[Questions about scenes in pictures]
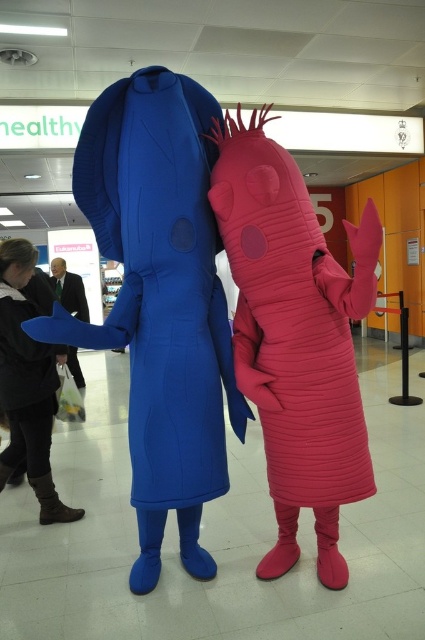
You are a photographer setting up for a photoshoot. You need to position a matte blue costume at center and brown leather boots at lower left so that they are exactly 30 inches apart. Based on the scene, will your current setup meet the requirement?

The distance between the matte blue costume at center and brown leather boots at lower left is 30.40 inches, which is slightly more than 30 inches. To meet the requirement, you should move them closer by 0.40 inches.

You are a photographer standing at a certain distance from the rubber pink worm at center. You want to capture a closeup shot of the costume details. Based on the given information, is the current distance sufficient for a clear closeup without using a zoom lens?

The distance between the rubber pink worm at center and the camera is 1.39 meters. To capture a clear closeup without a zoom lens, you would need to be closer than this distance. Therefore, you should move closer to the rubber pink worm at center to ensure the details are sharp and in focus.

You are standing in front of the image and want to locate the brown leather boots at lower left. According to the coordinates provided, where exactly would you look on the image to find them?

The brown leather boots at lower left are located at point coordinates of 0.602 on the x axis and 0.066 on the y axis.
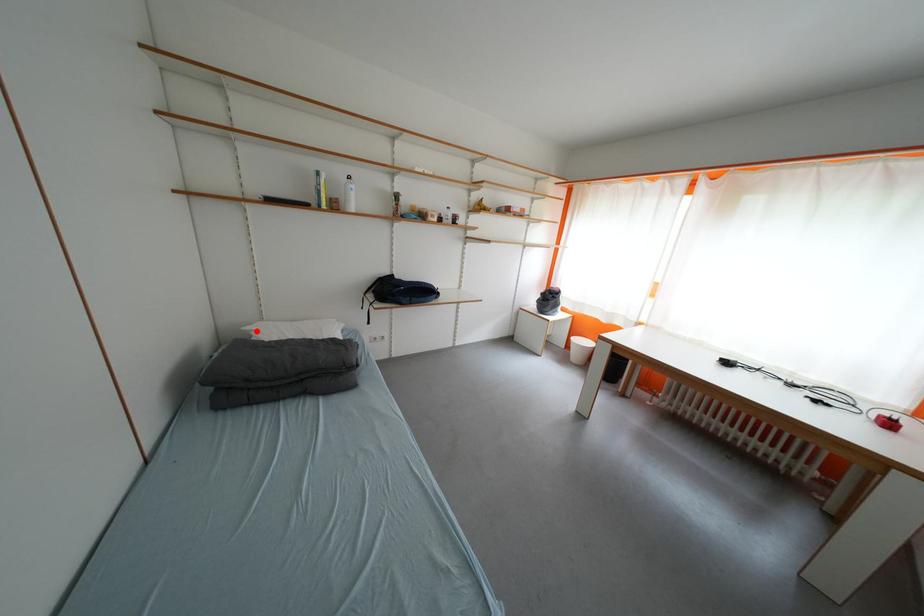
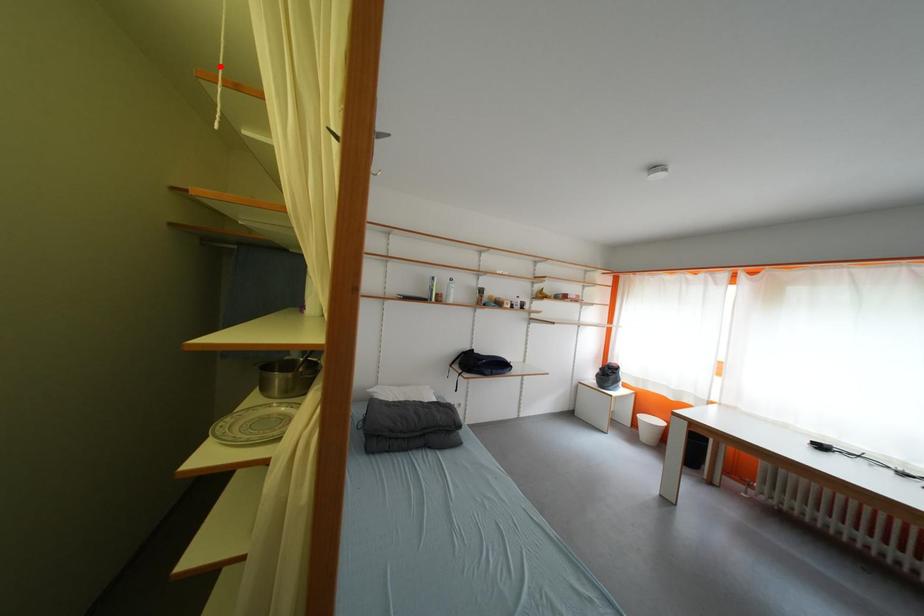
I am providing you with two images of the same scene from different viewpoints. A red point is marked on the first image and another point is marked on the second image. Do the highlighted points in image1 and image2 indicate the same real-world spot?

No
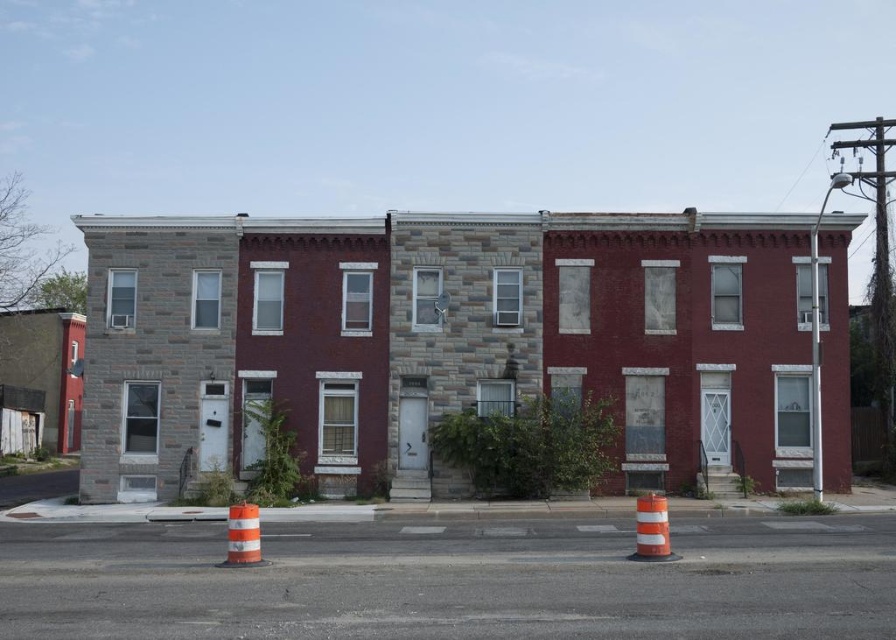
Between orange striped traffic cone at center and orange/white striped traffic cone at lower center, which one is positioned lower?

orange striped traffic cone at center is lower down.

From the picture: Is orange striped traffic cone at center above orange/white striped traffic cone at lower center?

Incorrect, orange striped traffic cone at center is not positioned above orange/white striped traffic cone at lower center.

This screenshot has width=896, height=640. Find the location of `orange striped traffic cone at center`. orange striped traffic cone at center is located at coordinates (651, 529).

The width and height of the screenshot is (896, 640). I want to click on orange striped traffic cone at center, so click(x=651, y=529).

→ EXERCISE GOAL: Render all of the material above as a numbered list, one item per line of text, leaving out blank lines and the pictures.

→ SOLUTION TO THE EXERCISE:
1. You are a photographer setting up for a photoshoot. You need to position a matte blue costume at center and brown leather boots at lower left so that they are exactly 30 inches apart. Based on the scene, will your current setup meet the requirement?
2. The distance between the matte blue costume at center and brown leather boots at lower left is 30.40 inches, which is slightly more than 30 inches. To meet the requirement, you should move them closer by 0.40 inches.
3. You are a photographer standing at a certain distance from the rubber pink worm at center. You want to capture a closeup shot of the costume details. Based on the given information, is the current distance sufficient for a clear closeup without using a zoom lens?
4. The distance between the rubber pink worm at center and the camera is 1.39 meters. To capture a clear closeup without a zoom lens, you would need to be closer than this distance. Therefore, you should move closer to the rubber pink worm at center to ensure the details are sharp and in focus.
5. You are standing in front of the image and want to locate the brown leather boots at lower left. According to the coordinates provided, where exactly would you look on the image to find them?
6. The brown leather boots at lower left are located at point coordinates of 0.602 on the x axis and 0.066 on the y axis.
7. I am providing you with two images of the same scene from different viewpoints. A red point is marked on the first image and another point is marked on the second image. Do the highlighted points in image1 and image2 indicate the same real-world spot?
8. No
9. Between orange striped traffic cone at center and orange/white striped traffic cone at lower center, which one is positioned lower?
10. orange striped traffic cone at center is lower down.
11. From the picture: Is orange striped traffic cone at center above orange/white striped traffic cone at lower center?
12. Incorrect, orange striped traffic cone at center is not positioned above orange/white striped traffic cone at lower center.
13. This screenshot has width=896, height=640. Find the location of `orange striped traffic cone at center`. orange striped traffic cone at center is located at coordinates (651, 529).
14. The width and height of the screenshot is (896, 640). I want to click on orange striped traffic cone at center, so click(x=651, y=529).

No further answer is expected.